Reproduce exactly the lines below, starting at the line that contains "Budget: [828,433,872,477] ->" and ending with the last line of the records, both included; leave out any pictures.

* _Stored items_

═══

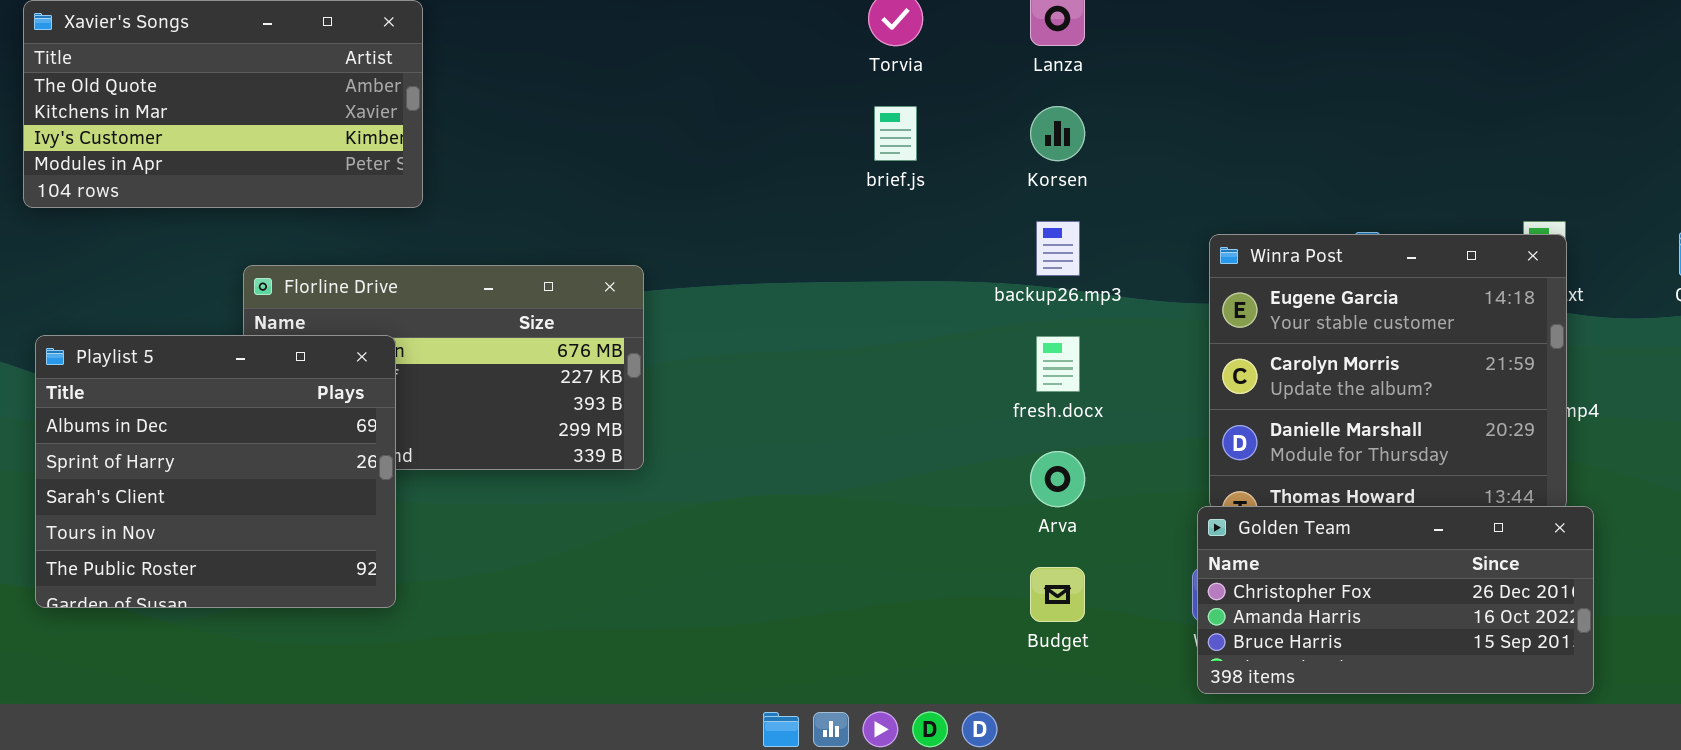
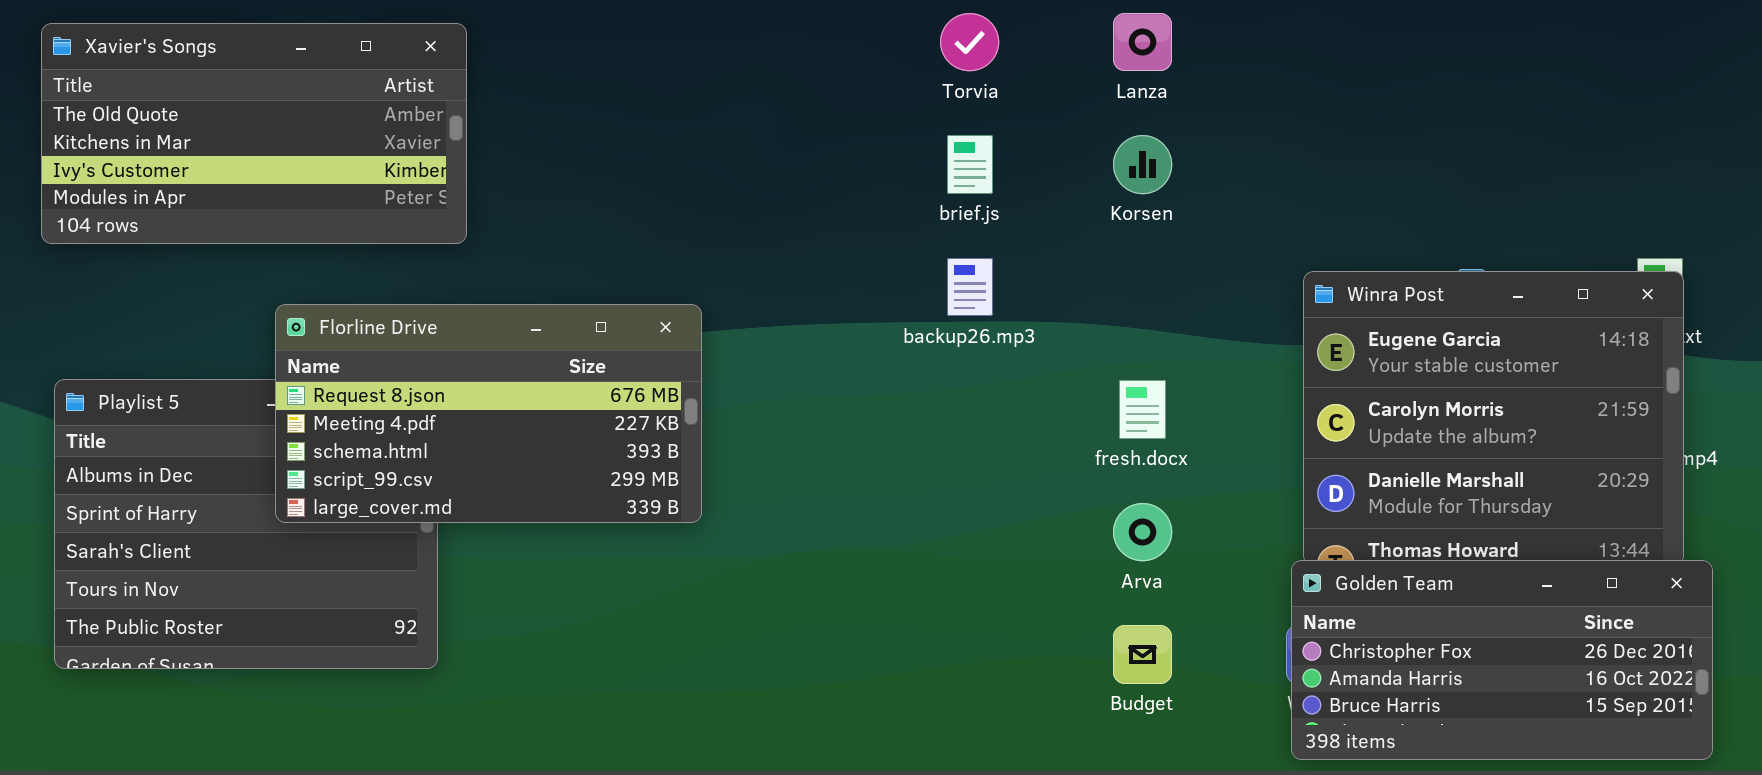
backup26.mp3: [1036,221,1080,276] -> [947,258,993,316], moved
Florline Drive: [243,265,644,470] -> [275,304,702,523], raised

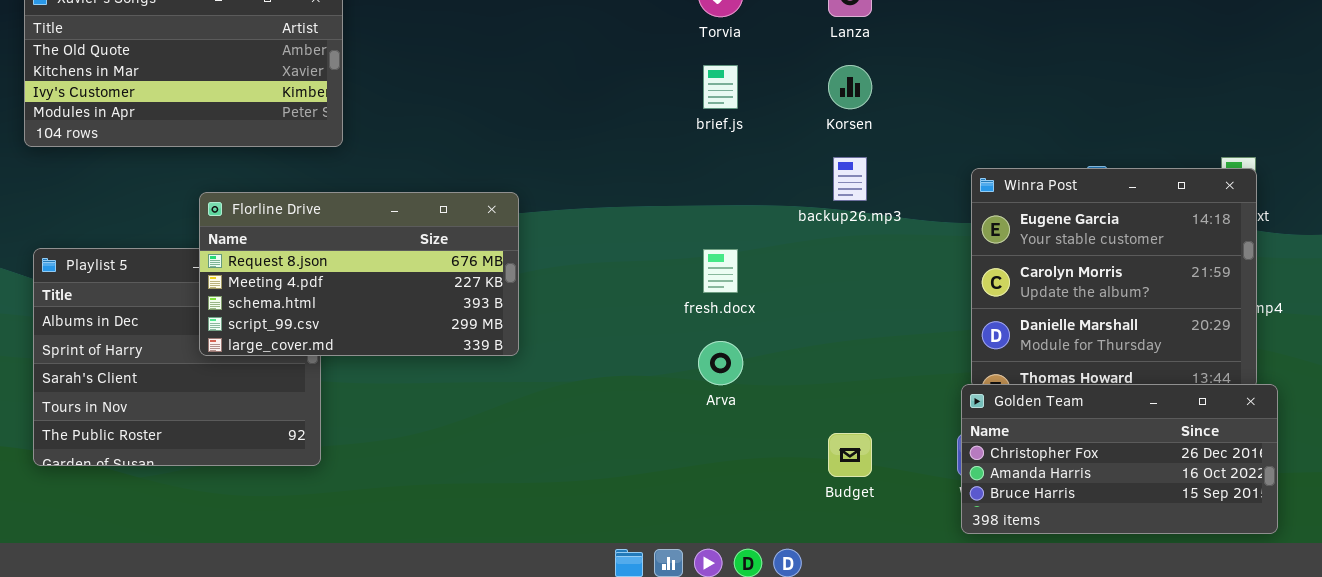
backup26.mp3: [947,258,993,316] -> [833,157,867,201], moved
fresh.docx: [1119,380,1166,439] -> [703,249,738,293], moved
Arva: [1113,503,1172,561] -> [698,341,743,385], moved

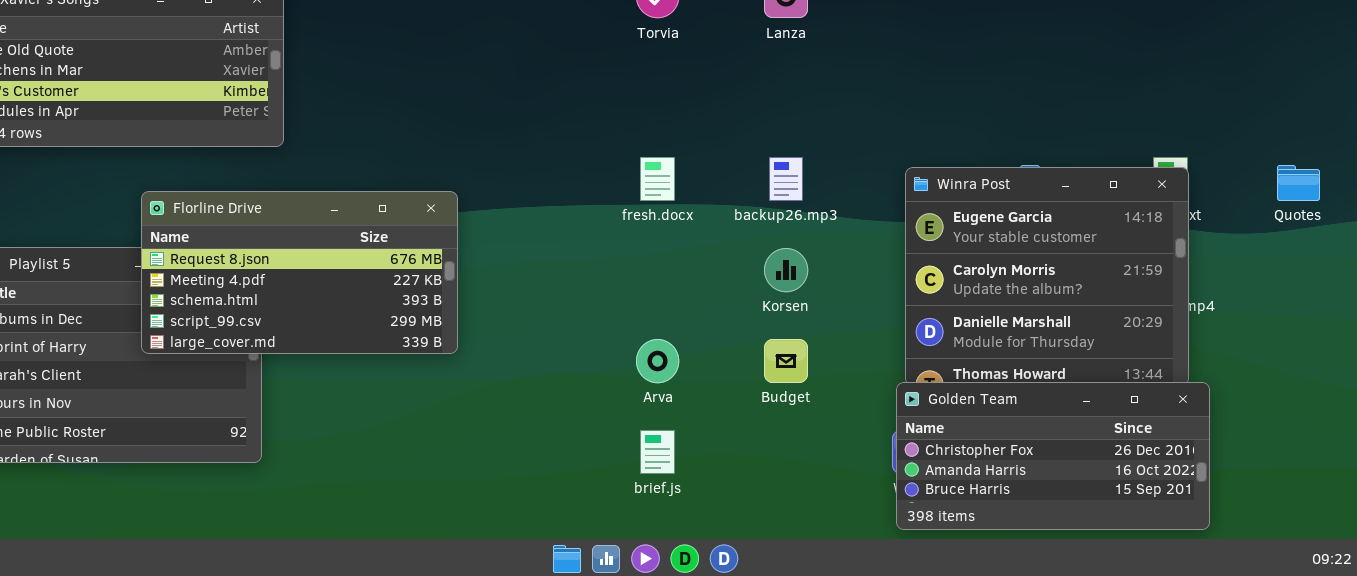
brief.js: [703,65,738,109] -> [640,430,675,474], moved
Korsen: [828,65,872,109] -> [764,248,808,292], moved
fresh.docx: [703,249,738,293] -> [640,157,675,201], moved
Budget: [828,433,872,477] -> [764,339,808,383], moved

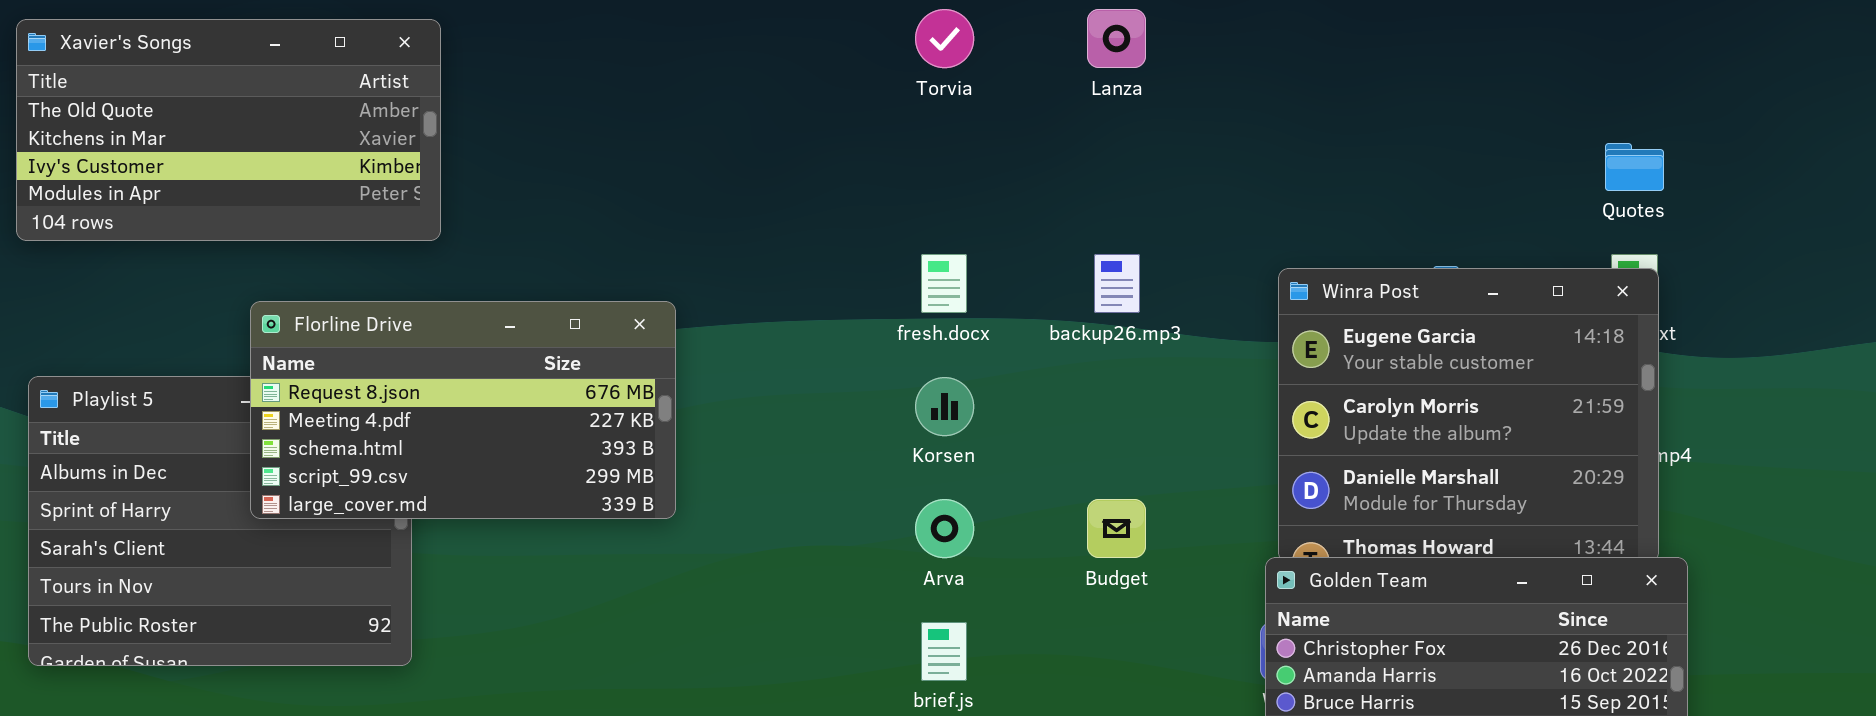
Quotes: [1277,165,1320,201] -> [1605,143,1664,191], moved
Korsen: [764,248,808,292] -> [915,377,974,436], moved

═══

* _Written response_
Budget: [828,433,872,477] -> [764,339,808,383], moved

Quotes: [1277,165,1320,201] -> [1605,143,1664,191], moved
Korsen: [764,248,808,292] -> [915,377,974,436], moved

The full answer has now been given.